====== Records shown

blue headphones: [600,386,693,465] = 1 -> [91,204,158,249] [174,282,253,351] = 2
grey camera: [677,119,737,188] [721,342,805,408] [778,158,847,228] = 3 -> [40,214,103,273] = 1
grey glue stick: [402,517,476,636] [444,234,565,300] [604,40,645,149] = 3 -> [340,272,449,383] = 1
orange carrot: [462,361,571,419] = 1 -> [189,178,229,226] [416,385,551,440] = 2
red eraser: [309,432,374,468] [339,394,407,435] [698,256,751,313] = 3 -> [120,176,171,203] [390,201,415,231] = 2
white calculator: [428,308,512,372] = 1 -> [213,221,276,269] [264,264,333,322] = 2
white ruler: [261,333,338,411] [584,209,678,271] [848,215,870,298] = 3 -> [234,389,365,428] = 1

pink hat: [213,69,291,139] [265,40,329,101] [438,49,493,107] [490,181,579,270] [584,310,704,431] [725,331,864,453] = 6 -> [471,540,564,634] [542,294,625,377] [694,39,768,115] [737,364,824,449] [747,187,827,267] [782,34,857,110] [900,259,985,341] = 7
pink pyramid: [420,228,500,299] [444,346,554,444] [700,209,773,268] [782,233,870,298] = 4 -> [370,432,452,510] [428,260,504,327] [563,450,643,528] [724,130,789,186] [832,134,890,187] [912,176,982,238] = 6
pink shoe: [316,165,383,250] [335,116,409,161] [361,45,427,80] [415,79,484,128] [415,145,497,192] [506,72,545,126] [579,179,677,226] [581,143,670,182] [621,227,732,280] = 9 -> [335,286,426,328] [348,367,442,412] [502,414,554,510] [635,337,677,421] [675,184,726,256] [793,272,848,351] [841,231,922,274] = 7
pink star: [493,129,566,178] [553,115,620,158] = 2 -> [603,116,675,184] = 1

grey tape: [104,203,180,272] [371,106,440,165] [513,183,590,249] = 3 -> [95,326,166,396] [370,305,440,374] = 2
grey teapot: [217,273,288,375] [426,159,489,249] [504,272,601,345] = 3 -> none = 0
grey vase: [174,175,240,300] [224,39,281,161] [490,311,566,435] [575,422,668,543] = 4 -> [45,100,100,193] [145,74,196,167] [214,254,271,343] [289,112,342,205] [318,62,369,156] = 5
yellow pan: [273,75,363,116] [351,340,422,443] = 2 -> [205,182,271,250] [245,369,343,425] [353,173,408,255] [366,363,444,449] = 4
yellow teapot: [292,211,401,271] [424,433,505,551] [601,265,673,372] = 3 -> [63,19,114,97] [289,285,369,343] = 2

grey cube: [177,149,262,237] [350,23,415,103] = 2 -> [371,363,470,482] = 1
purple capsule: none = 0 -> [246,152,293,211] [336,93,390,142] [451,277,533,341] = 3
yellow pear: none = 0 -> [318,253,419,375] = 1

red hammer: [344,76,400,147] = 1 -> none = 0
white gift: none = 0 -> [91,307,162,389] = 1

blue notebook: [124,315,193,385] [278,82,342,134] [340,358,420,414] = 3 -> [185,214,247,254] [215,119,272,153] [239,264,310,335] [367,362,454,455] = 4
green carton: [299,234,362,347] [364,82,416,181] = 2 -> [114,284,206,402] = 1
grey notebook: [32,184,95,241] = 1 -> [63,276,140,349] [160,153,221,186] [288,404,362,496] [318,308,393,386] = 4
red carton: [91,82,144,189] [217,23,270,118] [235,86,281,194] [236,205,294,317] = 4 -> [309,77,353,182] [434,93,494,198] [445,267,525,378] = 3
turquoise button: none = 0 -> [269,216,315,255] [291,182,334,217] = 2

============

**Exercise description**
Copy out each line of the material and keep every word unchanged.

**Answer for this exercise**
blue headphones: [600,386,693,465] = 1 -> [91,204,158,249] [174,282,253,351] = 2
grey camera: [677,119,737,188] [721,342,805,408] [778,158,847,228] = 3 -> [40,214,103,273] = 1
grey glue stick: [402,517,476,636] [444,234,565,300] [604,40,645,149] = 3 -> [340,272,449,383] = 1
orange carrot: [462,361,571,419] = 1 -> [189,178,229,226] [416,385,551,440] = 2
red eraser: [309,432,374,468] [339,394,407,435] [698,256,751,313] = 3 -> [120,176,171,203] [390,201,415,231] = 2
white calculator: [428,308,512,372] = 1 -> [213,221,276,269] [264,264,333,322] = 2
white ruler: [261,333,338,411] [584,209,678,271] [848,215,870,298] = 3 -> [234,389,365,428] = 1

pink hat: [213,69,291,139] [265,40,329,101] [438,49,493,107] [490,181,579,270] [584,310,704,431] [725,331,864,453] = 6 -> [471,540,564,634] [542,294,625,377] [694,39,768,115] [737,364,824,449] [747,187,827,267] [782,34,857,110] [900,259,985,341] = 7
pink pyramid: [420,228,500,299] [444,346,554,444] [700,209,773,268] [782,233,870,298] = 4 -> [370,432,452,510] [428,260,504,327] [563,450,643,528] [724,130,789,186] [832,134,890,187] [912,176,982,238] = 6
pink shoe: [316,165,383,250] [335,116,409,161] [361,45,427,80] [415,79,484,128] [415,145,497,192] [506,72,545,126] [579,179,677,226] [581,143,670,182] [621,227,732,280] = 9 -> [335,286,426,328] [348,367,442,412] [502,414,554,510] [635,337,677,421] [675,184,726,256] [793,272,848,351] [841,231,922,274] = 7
pink star: [493,129,566,178] [553,115,620,158] = 2 -> [603,116,675,184] = 1

grey tape: [104,203,180,272] [371,106,440,165] [513,183,590,249] = 3 -> [95,326,166,396] [370,305,440,374] = 2
grey teapot: [217,273,288,375] [426,159,489,249] [504,272,601,345] = 3 -> none = 0
grey vase: [174,175,240,300] [224,39,281,161] [490,311,566,435] [575,422,668,543] = 4 -> [45,100,100,193] [145,74,196,167] [214,254,271,343] [289,112,342,205] [318,62,369,156] = 5
yellow pan: [273,75,363,116] [351,340,422,443] = 2 -> [205,182,271,250] [245,369,343,425] [353,173,408,255] [366,363,444,449] = 4
yellow teapot: [292,211,401,271] [424,433,505,551] [601,265,673,372] = 3 -> [63,19,114,97] [289,285,369,343] = 2

grey cube: [177,149,262,237] [350,23,415,103] = 2 -> [371,363,470,482] = 1
purple capsule: none = 0 -> [246,152,293,211] [336,93,390,142] [451,277,533,341] = 3
yellow pear: none = 0 -> [318,253,419,375] = 1

red hammer: [344,76,400,147] = 1 -> none = 0
white gift: none = 0 -> [91,307,162,389] = 1

blue notebook: [124,315,193,385] [278,82,342,134] [340,358,420,414] = 3 -> [185,214,247,254] [215,119,272,153] [239,264,310,335] [367,362,454,455] = 4
green carton: [299,234,362,347] [364,82,416,181] = 2 -> [114,284,206,402] = 1
grey notebook: [32,184,95,241] = 1 -> [63,276,140,349] [160,153,221,186] [288,404,362,496] [318,308,393,386] = 4
red carton: [91,82,144,189] [217,23,270,118] [235,86,281,194] [236,205,294,317] = 4 -> [309,77,353,182] [434,93,494,198] [445,267,525,378] = 3
turquoise button: none = 0 -> [269,216,315,255] [291,182,334,217] = 2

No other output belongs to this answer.